▶ Exercise: Go over the data below and say how many lines hold the word "green". Only the number is needed.

[Before-and-after object listings]
——

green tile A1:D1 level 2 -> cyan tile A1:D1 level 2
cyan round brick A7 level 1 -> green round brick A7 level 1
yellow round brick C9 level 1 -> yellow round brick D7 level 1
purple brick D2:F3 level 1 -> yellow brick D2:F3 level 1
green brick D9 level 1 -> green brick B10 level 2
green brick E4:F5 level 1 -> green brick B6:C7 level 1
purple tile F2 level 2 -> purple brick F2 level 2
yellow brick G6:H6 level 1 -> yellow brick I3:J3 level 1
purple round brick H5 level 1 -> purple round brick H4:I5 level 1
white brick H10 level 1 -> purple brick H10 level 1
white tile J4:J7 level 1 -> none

——

▶ Solution to the problem: 4